• _Task inputs_
▼

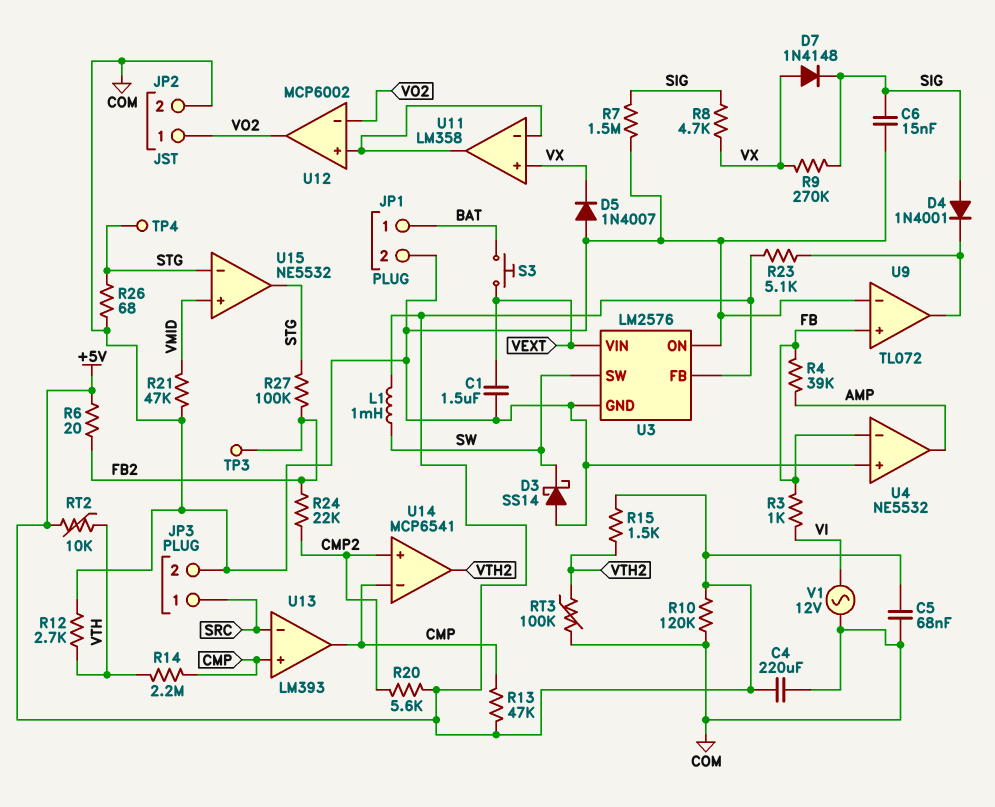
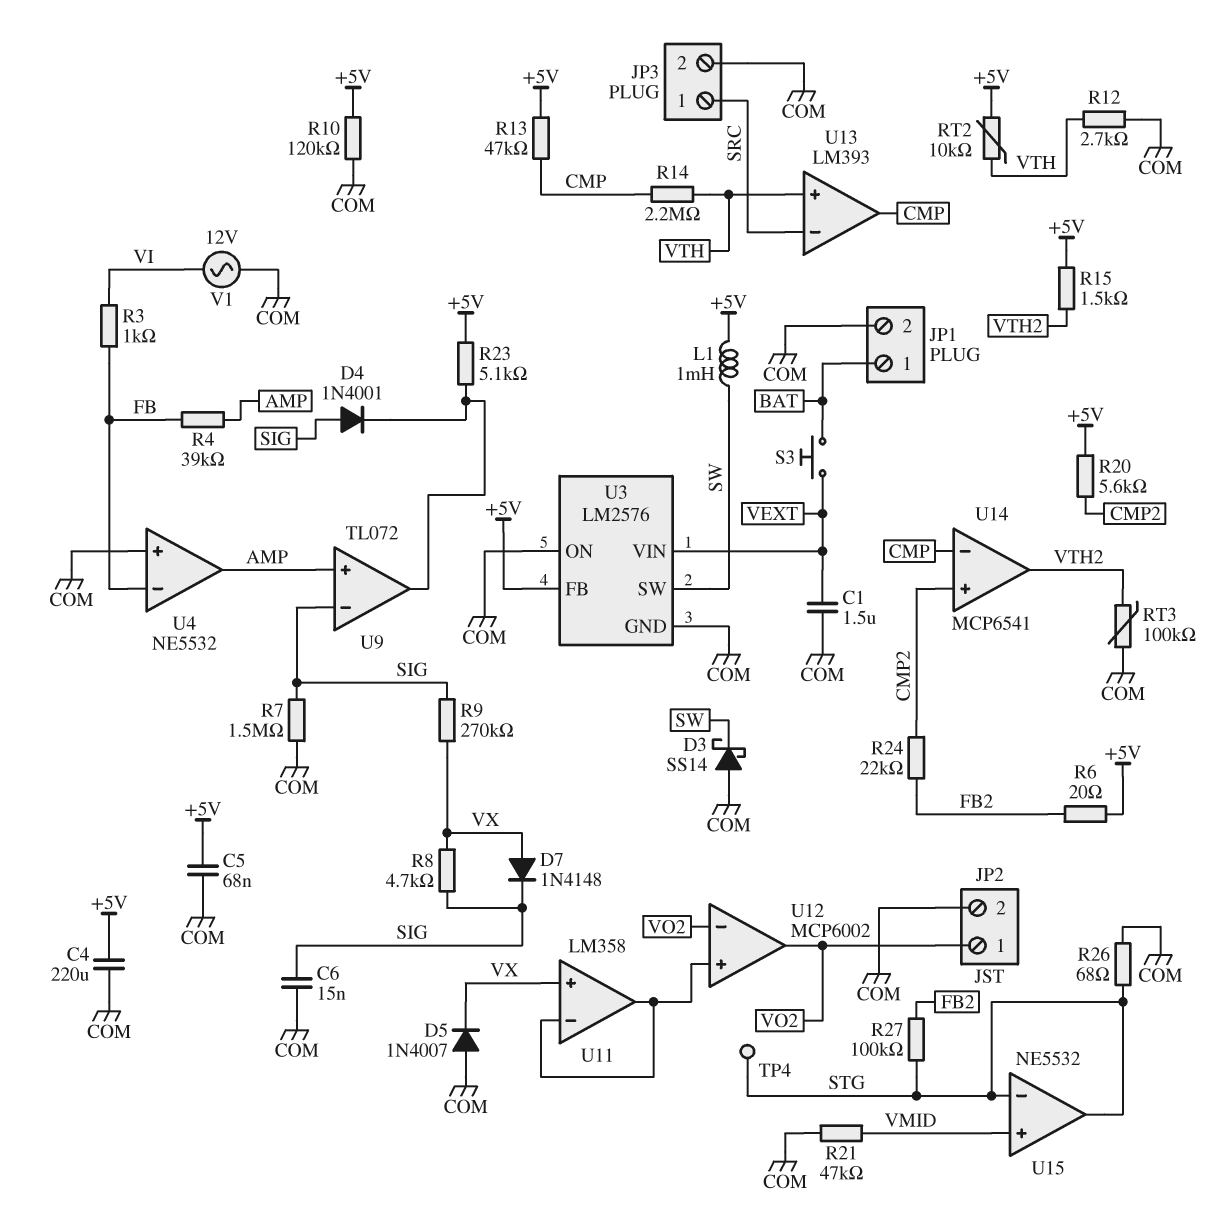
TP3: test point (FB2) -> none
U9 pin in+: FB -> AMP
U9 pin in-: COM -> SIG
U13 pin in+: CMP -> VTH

▲
▼

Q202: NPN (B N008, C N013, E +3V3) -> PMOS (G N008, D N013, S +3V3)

▲
▼

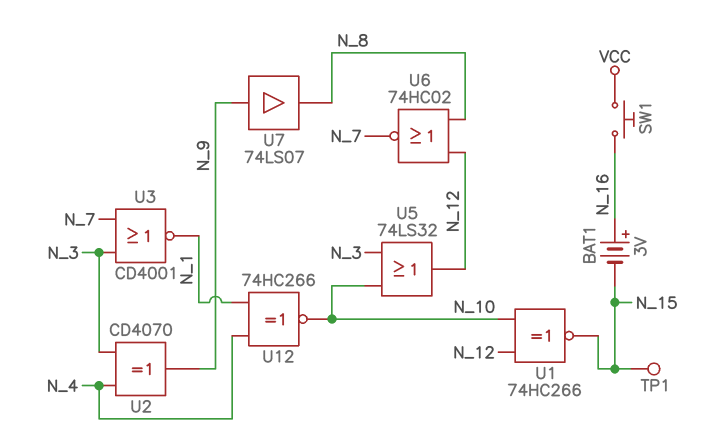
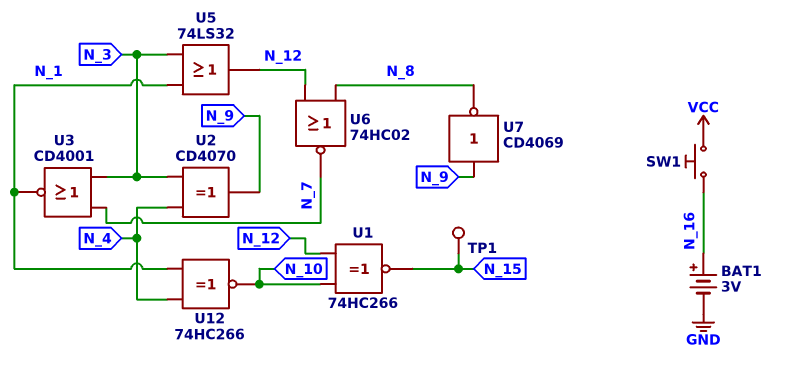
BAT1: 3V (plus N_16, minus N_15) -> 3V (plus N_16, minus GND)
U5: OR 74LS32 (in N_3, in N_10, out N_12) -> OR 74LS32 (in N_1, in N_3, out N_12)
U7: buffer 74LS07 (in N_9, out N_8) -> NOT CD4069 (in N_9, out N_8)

▲

• _Task details_
In the listing above, locate the line containing "BAT1: 3V (plus" and the line containing "U7: buffer 74LS07". Transcribe those two lines and everything between them, exactly as written.

• _Task answer_
BAT1: 3V (plus N_16, minus N_15) -> 3V (plus N_16, minus GND)
U5: OR 74LS32 (in N_3, in N_10, out N_12) -> OR 74LS32 (in N_1, in N_3, out N_12)
U7: buffer 74LS07 (in N_9, out N_8) -> NOT CD4069 (in N_9, out N_8)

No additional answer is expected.